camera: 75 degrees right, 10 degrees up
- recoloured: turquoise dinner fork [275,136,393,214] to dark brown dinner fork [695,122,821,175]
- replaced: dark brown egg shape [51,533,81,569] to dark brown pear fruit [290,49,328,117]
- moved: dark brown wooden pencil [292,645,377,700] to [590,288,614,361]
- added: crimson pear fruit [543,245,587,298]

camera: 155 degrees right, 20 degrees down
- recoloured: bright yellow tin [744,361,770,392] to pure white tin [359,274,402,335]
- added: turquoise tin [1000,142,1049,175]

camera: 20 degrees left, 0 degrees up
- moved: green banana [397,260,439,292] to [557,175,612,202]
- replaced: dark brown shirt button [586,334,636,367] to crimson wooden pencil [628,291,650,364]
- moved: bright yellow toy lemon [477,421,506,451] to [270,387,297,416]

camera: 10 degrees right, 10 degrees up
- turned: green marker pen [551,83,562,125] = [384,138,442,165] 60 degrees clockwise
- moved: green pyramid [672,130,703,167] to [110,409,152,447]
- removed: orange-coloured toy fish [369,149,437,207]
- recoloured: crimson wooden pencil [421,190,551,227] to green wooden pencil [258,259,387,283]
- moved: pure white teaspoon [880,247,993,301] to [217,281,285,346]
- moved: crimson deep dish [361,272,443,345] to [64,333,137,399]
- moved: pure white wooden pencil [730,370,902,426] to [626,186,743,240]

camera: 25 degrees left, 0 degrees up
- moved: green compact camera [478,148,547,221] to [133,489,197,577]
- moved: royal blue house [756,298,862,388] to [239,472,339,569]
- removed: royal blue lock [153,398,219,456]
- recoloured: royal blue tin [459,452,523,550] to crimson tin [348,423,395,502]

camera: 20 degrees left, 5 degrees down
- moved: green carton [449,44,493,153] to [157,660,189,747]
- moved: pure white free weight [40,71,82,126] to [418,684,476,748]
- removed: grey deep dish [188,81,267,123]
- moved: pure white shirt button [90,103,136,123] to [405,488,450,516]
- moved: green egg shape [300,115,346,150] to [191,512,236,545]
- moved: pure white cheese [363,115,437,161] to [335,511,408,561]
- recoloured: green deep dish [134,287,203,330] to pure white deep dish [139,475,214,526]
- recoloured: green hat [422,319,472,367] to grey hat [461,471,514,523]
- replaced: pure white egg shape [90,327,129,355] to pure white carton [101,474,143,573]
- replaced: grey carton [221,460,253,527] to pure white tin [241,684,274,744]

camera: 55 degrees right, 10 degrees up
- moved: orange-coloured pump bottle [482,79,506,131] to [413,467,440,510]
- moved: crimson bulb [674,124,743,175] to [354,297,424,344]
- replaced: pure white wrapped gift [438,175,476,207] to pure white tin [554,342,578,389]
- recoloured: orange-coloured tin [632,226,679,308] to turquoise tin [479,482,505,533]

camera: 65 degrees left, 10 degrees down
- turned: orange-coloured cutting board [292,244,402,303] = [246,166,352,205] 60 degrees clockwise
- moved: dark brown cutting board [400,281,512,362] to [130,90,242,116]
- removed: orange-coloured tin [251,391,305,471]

### [Exercise aim]
Without altering anything, print all of the data again.

### [Solution for this exercise]
camera: 75 degrees right, 10 degrees up
- recoloured: turquoise dinner fork [275,136,393,214] to dark brown dinner fork [695,122,821,175]
- replaced: dark brown egg shape [51,533,81,569] to dark brown pear fruit [290,49,328,117]
- moved: dark brown wooden pencil [292,645,377,700] to [590,288,614,361]
- added: crimson pear fruit [543,245,587,298]

camera: 155 degrees right, 20 degrees down
- recoloured: bright yellow tin [744,361,770,392] to pure white tin [359,274,402,335]
- added: turquoise tin [1000,142,1049,175]

camera: 20 degrees left, 0 degrees up
- moved: green banana [397,260,439,292] to [557,175,612,202]
- replaced: dark brown shirt button [586,334,636,367] to crimson wooden pencil [628,291,650,364]
- moved: bright yellow toy lemon [477,421,506,451] to [270,387,297,416]

camera: 10 degrees right, 10 degrees up
- turned: green marker pen [551,83,562,125] = [384,138,442,165] 60 degrees clockwise
- moved: green pyramid [672,130,703,167] to [110,409,152,447]
- removed: orange-coloured toy fish [369,149,437,207]
- recoloured: crimson wooden pencil [421,190,551,227] to green wooden pencil [258,259,387,283]
- moved: pure white teaspoon [880,247,993,301] to [217,281,285,346]
- moved: crimson deep dish [361,272,443,345] to [64,333,137,399]
- moved: pure white wooden pencil [730,370,902,426] to [626,186,743,240]

camera: 25 degrees left, 0 degrees up
- moved: green compact camera [478,148,547,221] to [133,489,197,577]
- moved: royal blue house [756,298,862,388] to [239,472,339,569]
- removed: royal blue lock [153,398,219,456]
- recoloured: royal blue tin [459,452,523,550] to crimson tin [348,423,395,502]

camera: 20 degrees left, 5 degrees down
- moved: green carton [449,44,493,153] to [157,660,189,747]
- moved: pure white free weight [40,71,82,126] to [418,684,476,748]
- removed: grey deep dish [188,81,267,123]
- moved: pure white shirt button [90,103,136,123] to [405,488,450,516]
- moved: green egg shape [300,115,346,150] to [191,512,236,545]
- moved: pure white cheese [363,115,437,161] to [335,511,408,561]
- recoloured: green deep dish [134,287,203,330] to pure white deep dish [139,475,214,526]
- recoloured: green hat [422,319,472,367] to grey hat [461,471,514,523]
- replaced: pure white egg shape [90,327,129,355] to pure white carton [101,474,143,573]
- replaced: grey carton [221,460,253,527] to pure white tin [241,684,274,744]

camera: 55 degrees right, 10 degrees up
- moved: orange-coloured pump bottle [482,79,506,131] to [413,467,440,510]
- moved: crimson bulb [674,124,743,175] to [354,297,424,344]
- replaced: pure white wrapped gift [438,175,476,207] to pure white tin [554,342,578,389]
- recoloured: orange-coloured tin [632,226,679,308] to turquoise tin [479,482,505,533]

camera: 65 degrees left, 10 degrees down
- turned: orange-coloured cutting board [292,244,402,303] = [246,166,352,205] 60 degrees clockwise
- moved: dark brown cutting board [400,281,512,362] to [130,90,242,116]
- removed: orange-coloured tin [251,391,305,471]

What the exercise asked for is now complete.